**WHAT NEEDS TO BE DONE:** Please return each of the entries exactly, minus their pictures.

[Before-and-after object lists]
****************

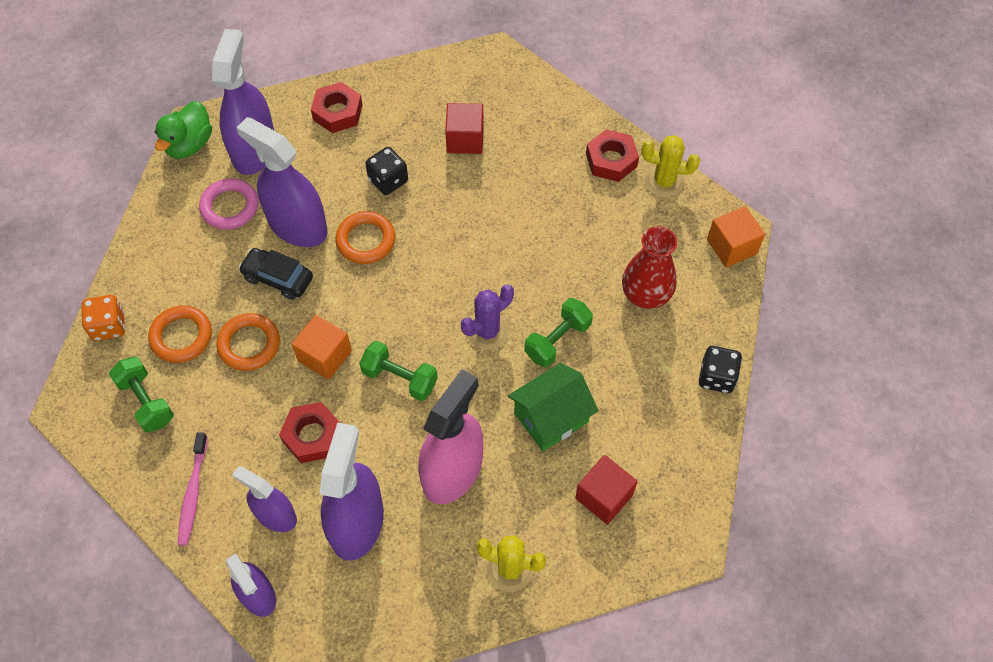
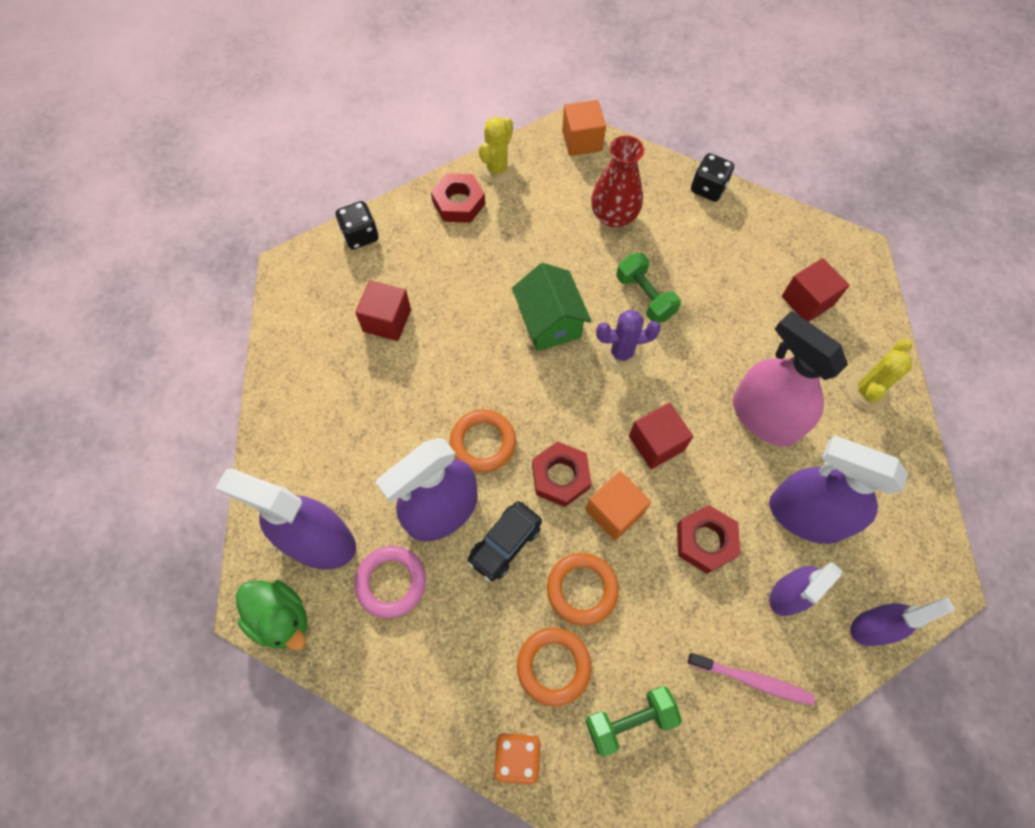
camera: 75 degrees left, 5 degrees up
(337, 112) = (301, 438): red nut -> red nut (560, 477)
(388, 180) = (413, 405): black dice -> black dice (360, 235)
(400, 378) = (656, 443): green dumbbell -> red cube
(487, 331) = (621, 353): purple cactus -> purple cactus turned 75 degrees counterclockwise
(551, 417) = (724, 322): green house -> green house (549, 322)

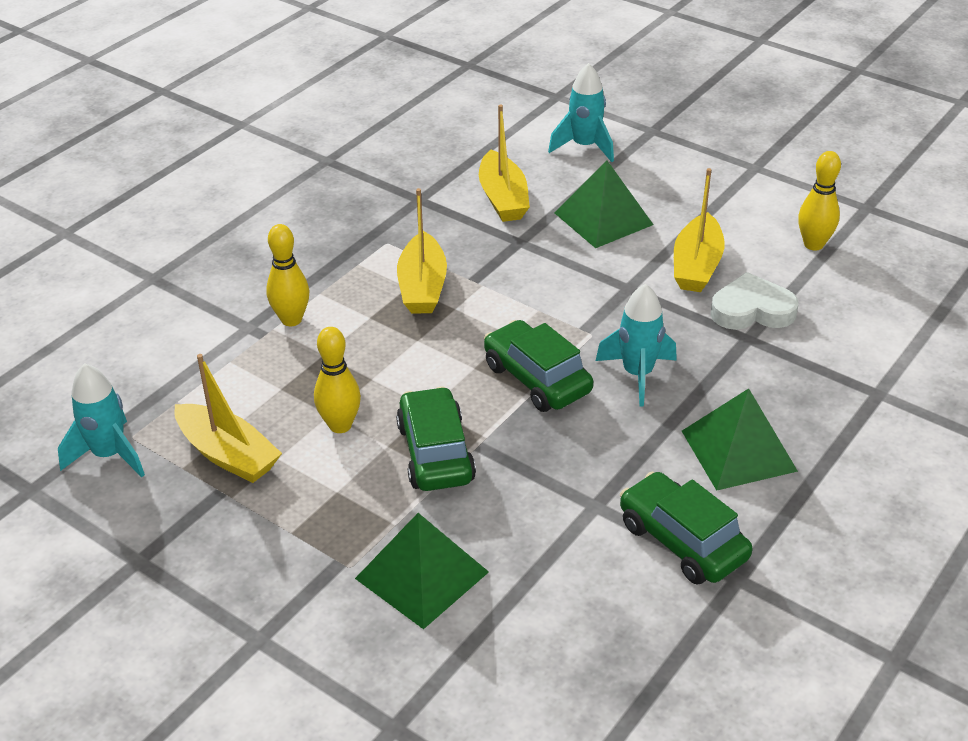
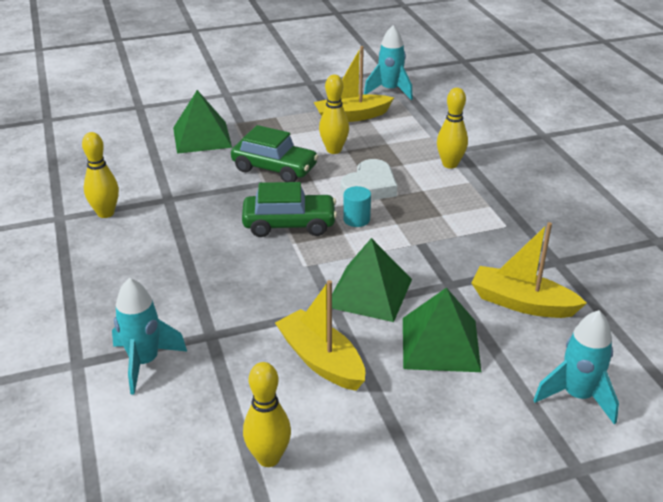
camera: 125 degrees right, 5 degrees down
(422, 286) = (435, 220): yellow boat -> none
(476, 337) = (356, 219): none -> turquoise cylinder
(637, 374) = (242, 264): turquoise rocket -> turquoise rocket (145, 362)
(682, 541) = (105, 213): green car -> yellow bowling pin
(738, 451) = (128, 267): green pyramid -> green pyramid (369, 292)
(752, 310) = (235, 357): white heart -> white heart (369, 187)

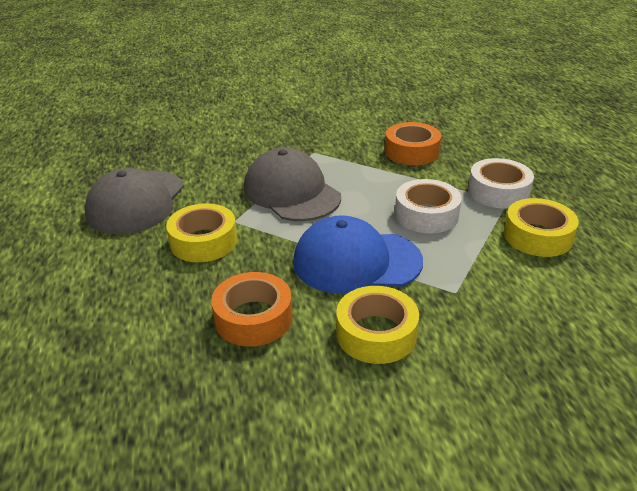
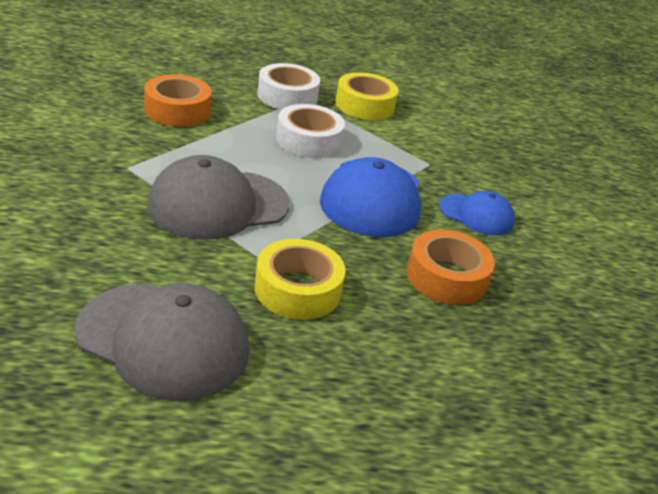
camera: 85 degrees left, 0 degrees up
(376, 333) = (476, 215): yellow tape -> blue cap

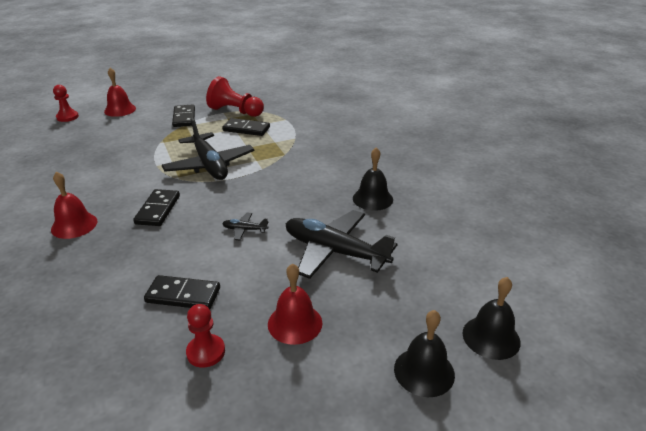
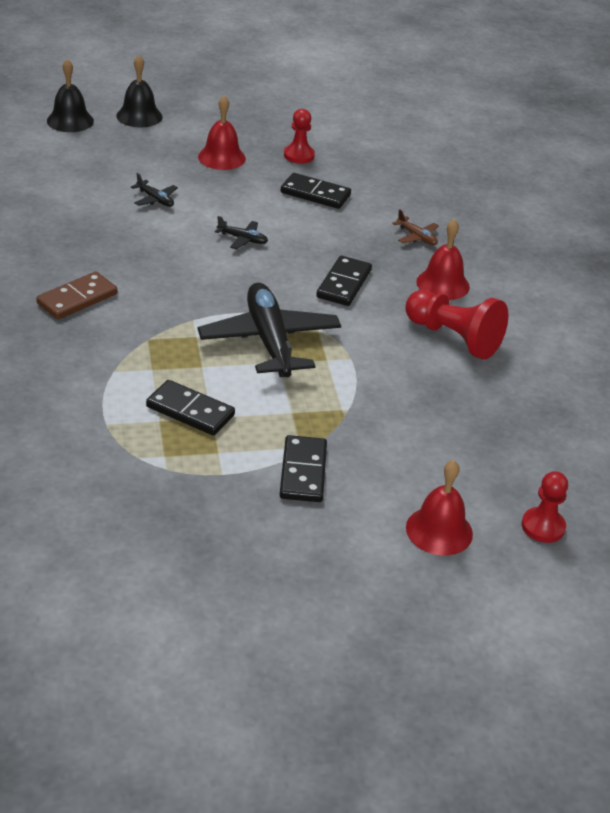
camera: 170 degrees left, 5 degrees up
(83, 266) = (417, 237): none -> brown plane
(235, 111) = (196, 470): red pawn -> red pawn (453, 338)
(334, 251) = (155, 199): black plane -> black plane, size x0.42
(340, 166) = (77, 299): none -> brown domino
(372, 199) = (70, 244): black bell -> none

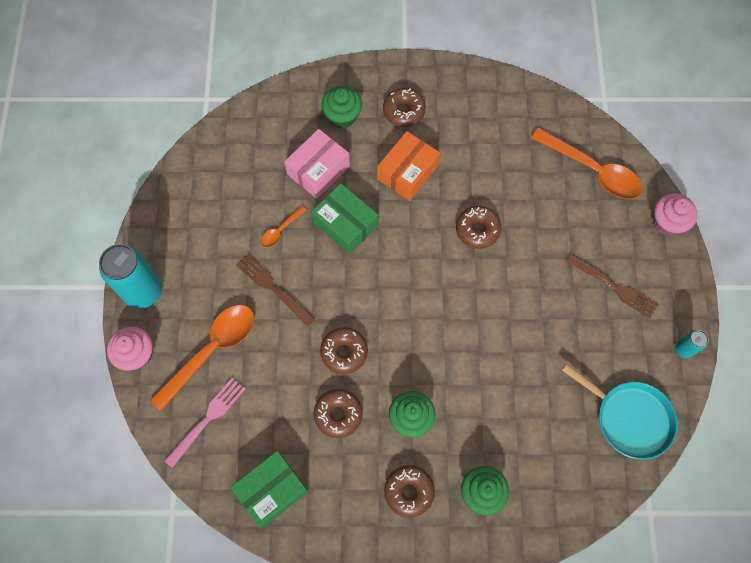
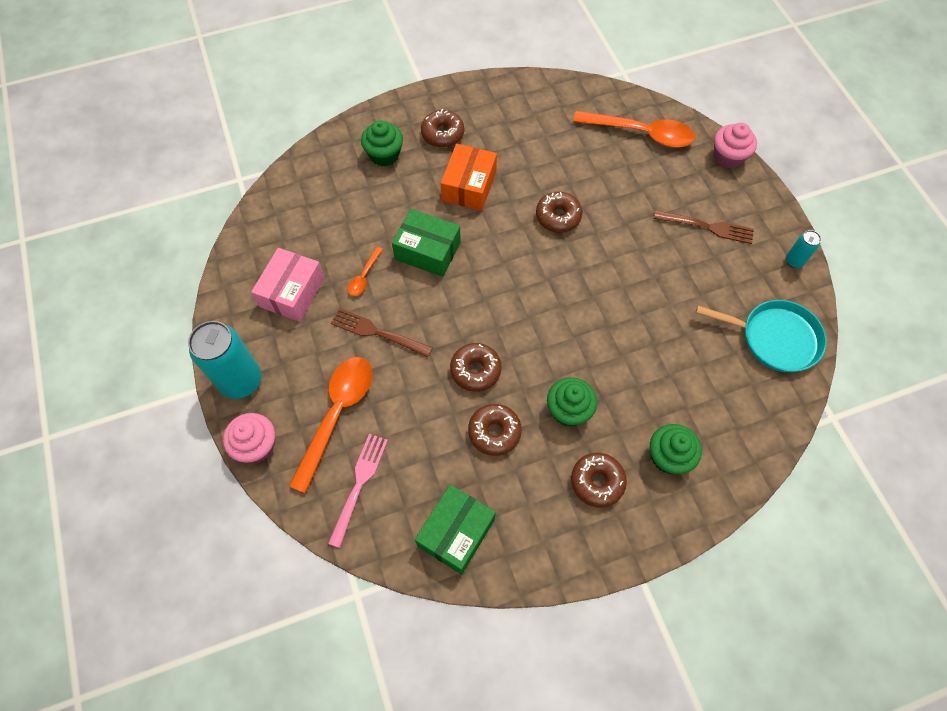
camera: 20 degrees left, 5 degrees down
(318, 170) = (380, 210): pink box -> pink box (292, 292)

****************

**COMPLETED EXERCISE:**
camera: 75 degrees left, 5 degrees up
(337, 112) = (301, 438): red nut -> red nut (560, 477)
(388, 180) = (413, 405): black dice -> black dice (360, 235)
(400, 378) = (656, 443): green dumbbell -> red cube
(487, 331) = (621, 353): purple cactus -> purple cactus turned 75 degrees counterclockwise
(551, 417) = (724, 322): green house -> green house (549, 322)

camera: 125 degrees right, 5 degrees down
(422, 286) = (435, 220): yellow boat -> none
(476, 337) = (356, 219): none -> turquoise cylinder
(637, 374) = (242, 264): turquoise rocket -> turquoise rocket (145, 362)
(682, 541) = (105, 213): green car -> yellow bowling pin
(738, 451) = (128, 267): green pyramid -> green pyramid (369, 292)
(752, 310) = (235, 357): white heart -> white heart (369, 187)

camera: 85 degrees left, 0 degrees up
(376, 333) = (476, 215): yellow tape -> blue cap

camera: 170 degrees left, 5 degrees up
(83, 266) = (417, 237): none -> brown plane
(235, 111) = (196, 470): red pawn -> red pawn (453, 338)
(334, 251) = (155, 199): black plane -> black plane, size x0.42
(340, 166) = (77, 299): none -> brown domino
(372, 199) = (70, 244): black bell -> none

camera: 20 degrees left, 5 degrees down
(318, 170) = (380, 210): pink box -> pink box (292, 292)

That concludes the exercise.